§ **Assignment**: Search the listing below for the string "none" and show each line that contains it.

§ **Data extract**:

::::

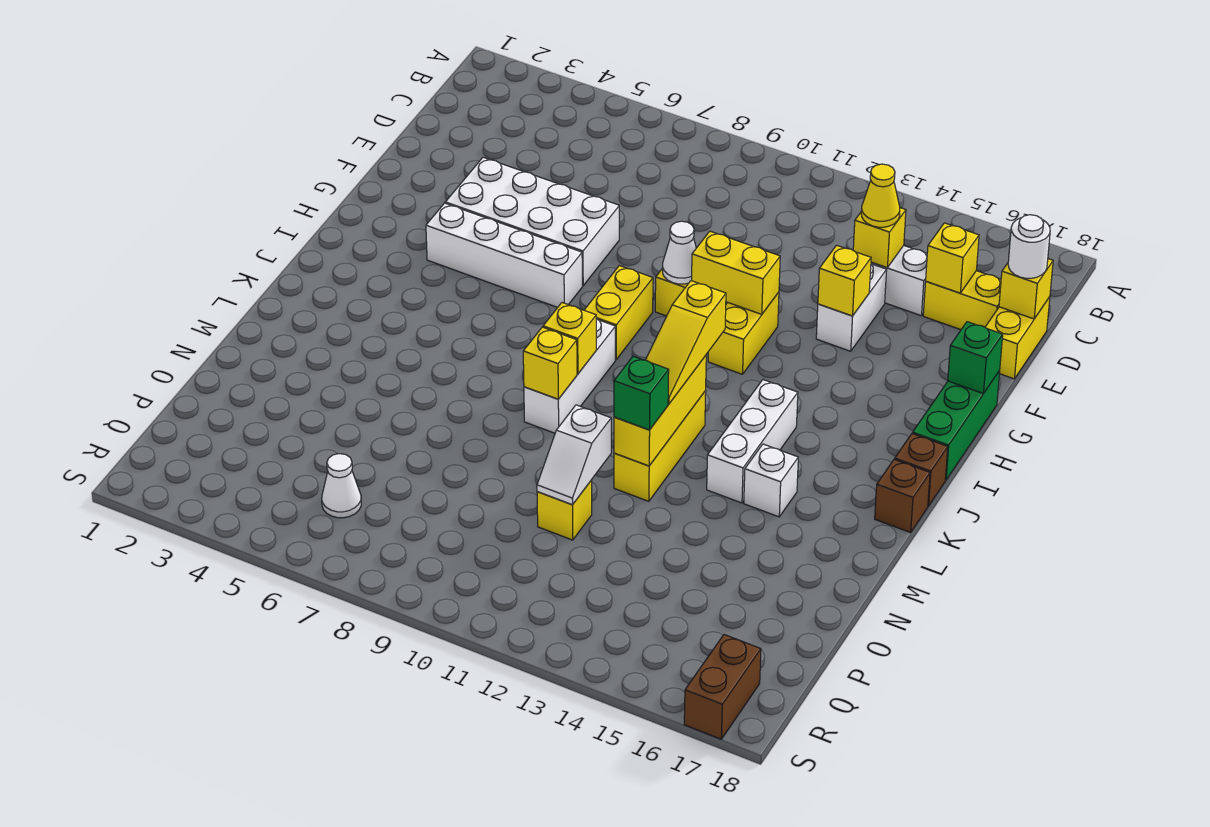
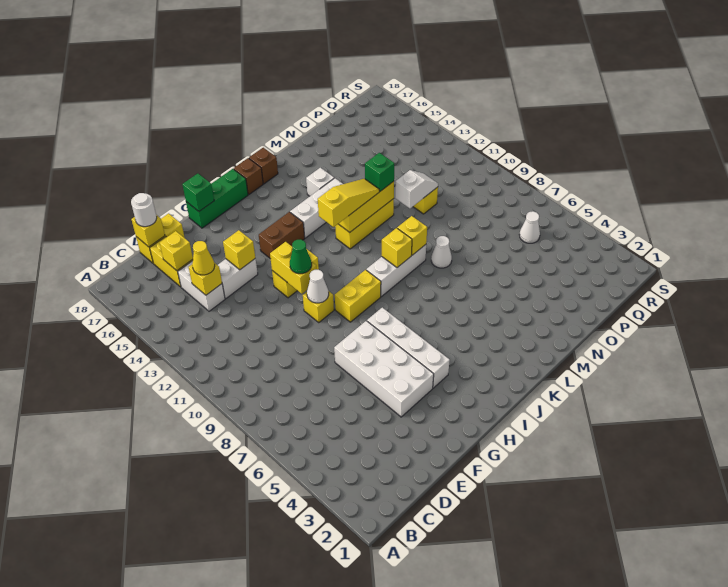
none -> green cone G11 level 3
none -> white cone M8 level 1
brown brick R17:S17 level 1 -> brown brick H14:I14 level 1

::::

§ **Answer to the problem**:
none -> green cone G11 level 3
none -> white cone M8 level 1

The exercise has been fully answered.